-- Exercise data follows --

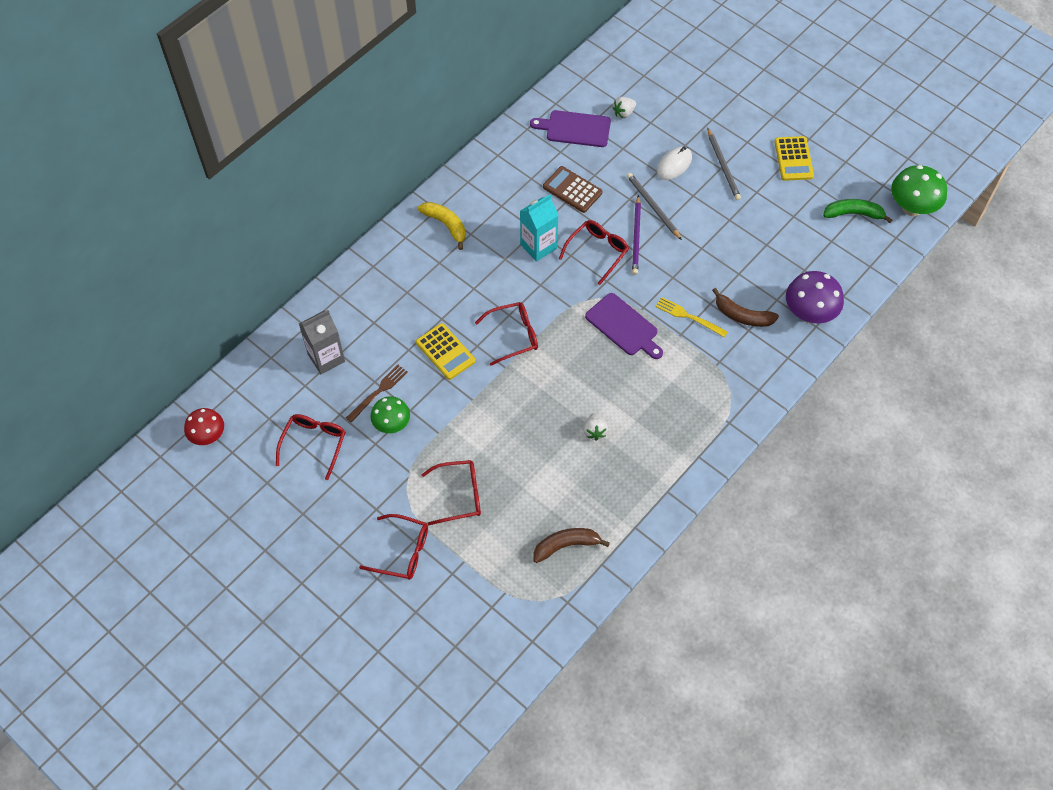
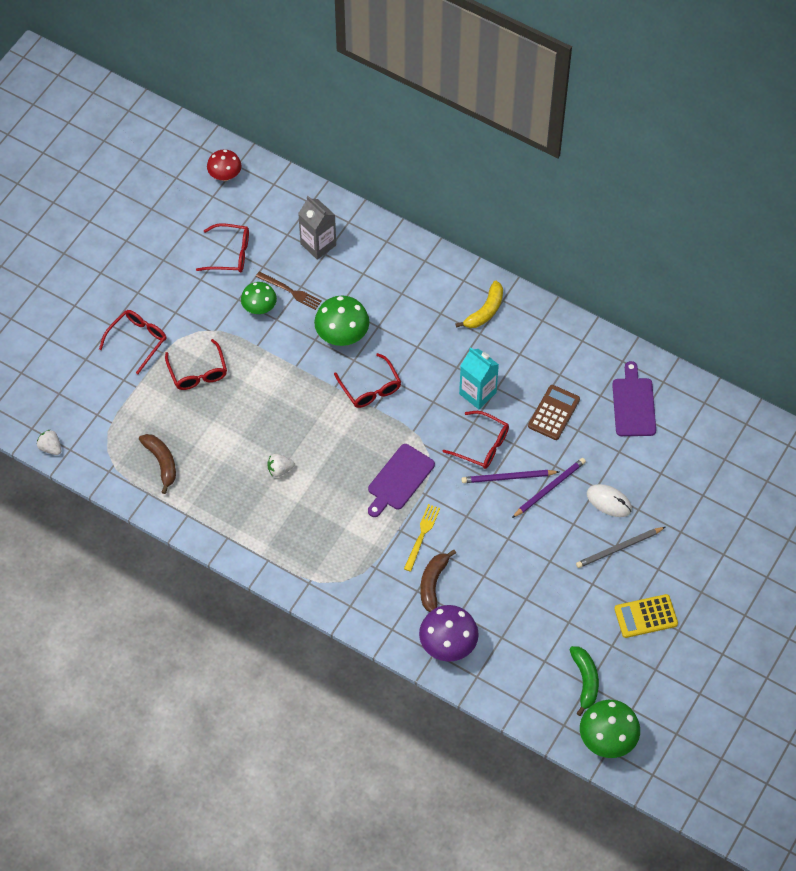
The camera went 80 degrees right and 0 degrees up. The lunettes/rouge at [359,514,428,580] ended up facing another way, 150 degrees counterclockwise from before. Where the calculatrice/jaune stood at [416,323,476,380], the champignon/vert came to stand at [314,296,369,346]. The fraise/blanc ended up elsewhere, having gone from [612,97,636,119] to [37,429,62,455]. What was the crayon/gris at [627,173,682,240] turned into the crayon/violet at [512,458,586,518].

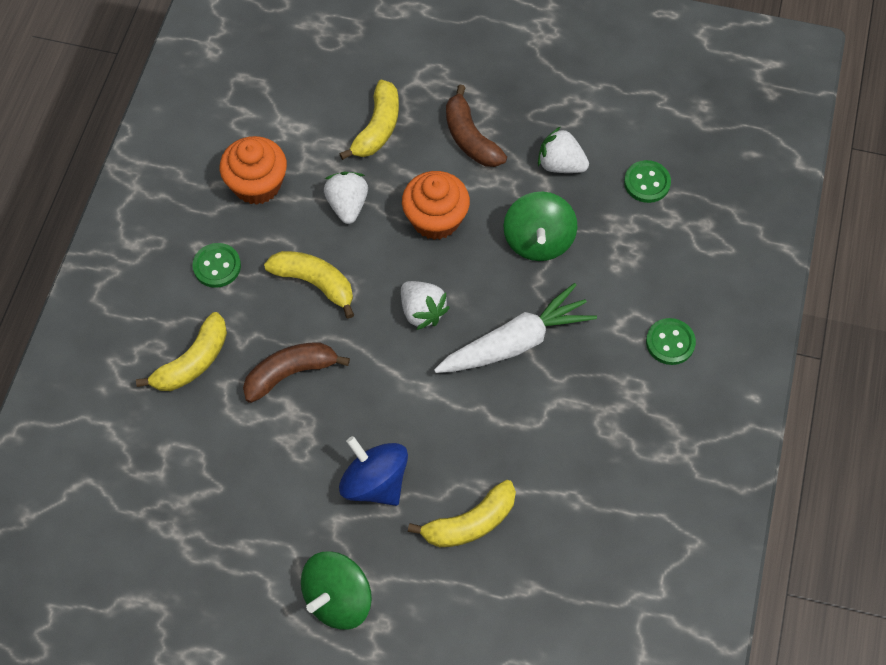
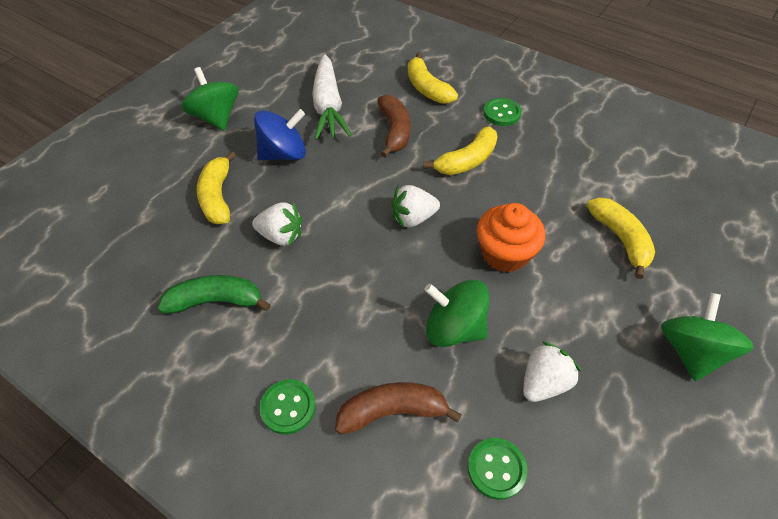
The camera went 110 degrees right and 10 degrees down. The second view lost the muffin/orange at [220,136,287,205]. The fraise/blanc ended up elsewhere, having gone from [324,172,368,224] to [252,202,302,246]. The banane/jaune at [339,80,399,160] ended up facing another way, 150 degrees counterclockwise from before. The carotte/blanc ended up elsewhere, having gone from [434,283,597,373] to [312,55,352,140]. The banane/marron ended up elsewhere, having gone from [446,85,507,167] to [335,382,462,435]. The second view gained the banane/vert at [158,275,271,313]. The second view gained the toupie/vert at [661,293,754,381].

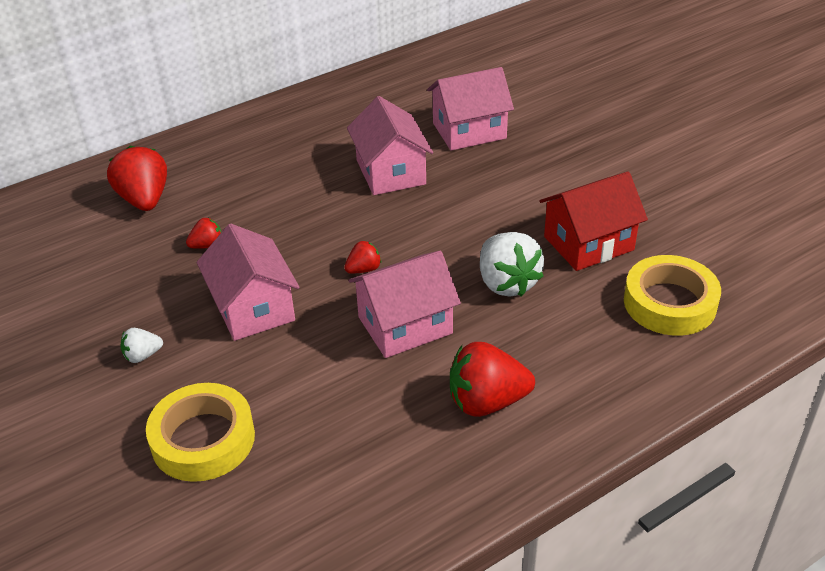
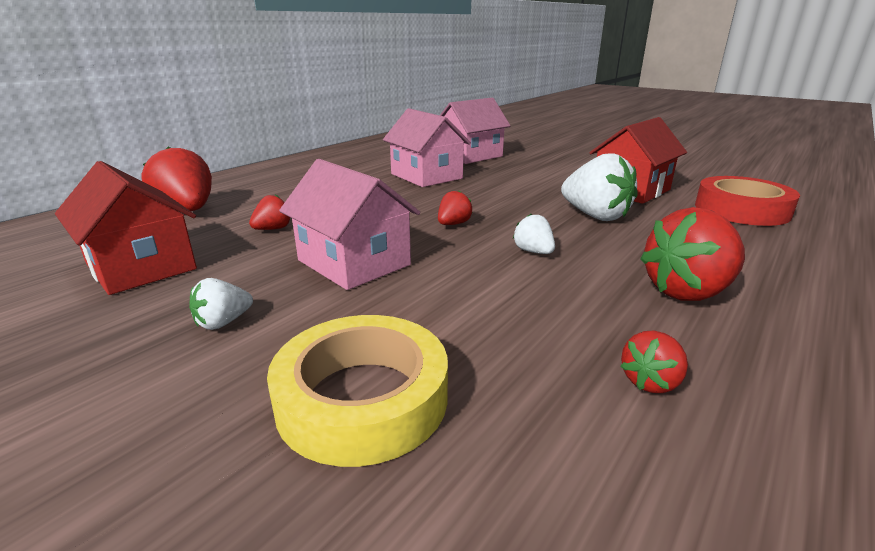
The camera went 20 degrees left and 15 degrees down. Where the maison/rose stood at [348,251,461,358], the fraise/blanc came to stand at [513,214,555,254]. What was the ruban adhésif/jaune at [624,255,721,336] turned into the ruban adhésif/rouge at [695,176,800,226]. The second view gained the maison/rouge at [55,161,197,295]. The second view gained the fraise/rouge at [621,331,688,393].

-- Exercise data concluded --

• [Task statement]
Produce an exact copy of each line of data, skipping embedded images.

• [Completed exercise]
The camera went 80 degrees right and 0 degrees up. The lunettes/rouge at [359,514,428,580] ended up facing another way, 150 degrees counterclockwise from before. Where the calculatrice/jaune stood at [416,323,476,380], the champignon/vert came to stand at [314,296,369,346]. The fraise/blanc ended up elsewhere, having gone from [612,97,636,119] to [37,429,62,455]. What was the crayon/gris at [627,173,682,240] turned into the crayon/violet at [512,458,586,518].

The camera went 110 degrees right and 10 degrees down. The second view lost the muffin/orange at [220,136,287,205]. The fraise/blanc ended up elsewhere, having gone from [324,172,368,224] to [252,202,302,246]. The banane/jaune at [339,80,399,160] ended up facing another way, 150 degrees counterclockwise from before. The carotte/blanc ended up elsewhere, having gone from [434,283,597,373] to [312,55,352,140]. The banane/marron ended up elsewhere, having gone from [446,85,507,167] to [335,382,462,435]. The second view gained the banane/vert at [158,275,271,313]. The second view gained the toupie/vert at [661,293,754,381].

The camera went 20 degrees left and 15 degrees down. Where the maison/rose stood at [348,251,461,358], the fraise/blanc came to stand at [513,214,555,254]. What was the ruban adhésif/jaune at [624,255,721,336] turned into the ruban adhésif/rouge at [695,176,800,226]. The second view gained the maison/rouge at [55,161,197,295]. The second view gained the fraise/rouge at [621,331,688,393].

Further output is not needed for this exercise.